**Records from a data collection**
※ ※ ※

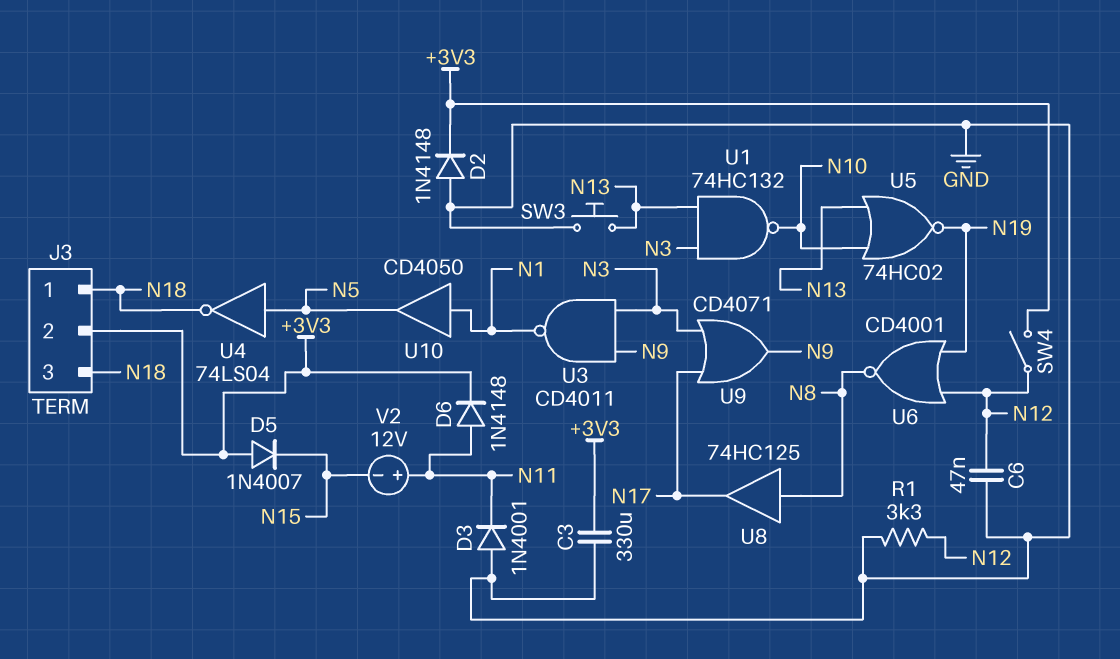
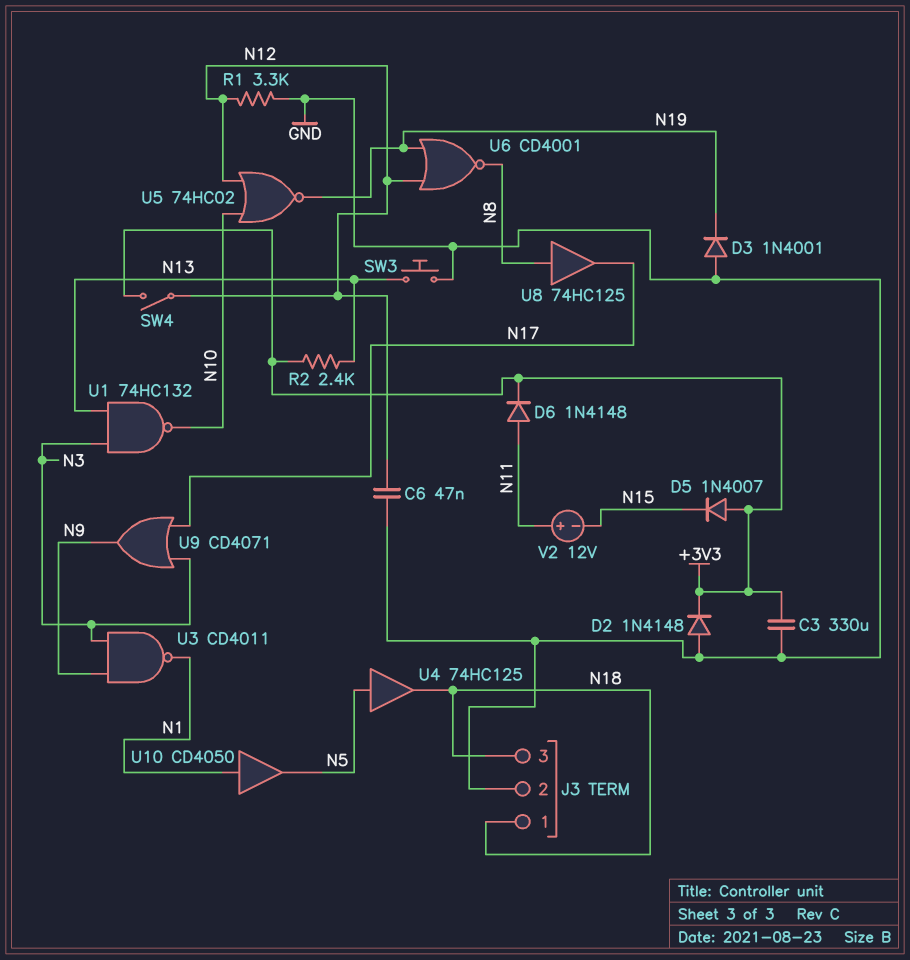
D3: diode 1N4001 (A GND, K N11) -> diode 1N4001 (A GND, K N19)
J3 pin 2: +3V3 -> GND
R2: none -> 2.4k (+3V3, N13)
U4: NOT 74LS04 (in N5, out N18) -> buffer 74HC125 (in N5, out N18)
U5: NOR 74HC02 (in N10, in N13, out N19) -> NOR 74HC02 (in N10, in N12, out N19)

※ ※ ※

**What is being asked**
Print, exactly as they appear above, the lines running from the one with "R2: none -> 2.4k (+3V3, N13)" through the final line.

**Reply to the exercise**
R2: none -> 2.4k (+3V3, N13)
U4: NOT 74LS04 (in N5, out N18) -> buffer 74HC125 (in N5, out N18)
U5: NOR 74HC02 (in N10, in N13, out N19) -> NOR 74HC02 (in N10, in N12, out N19)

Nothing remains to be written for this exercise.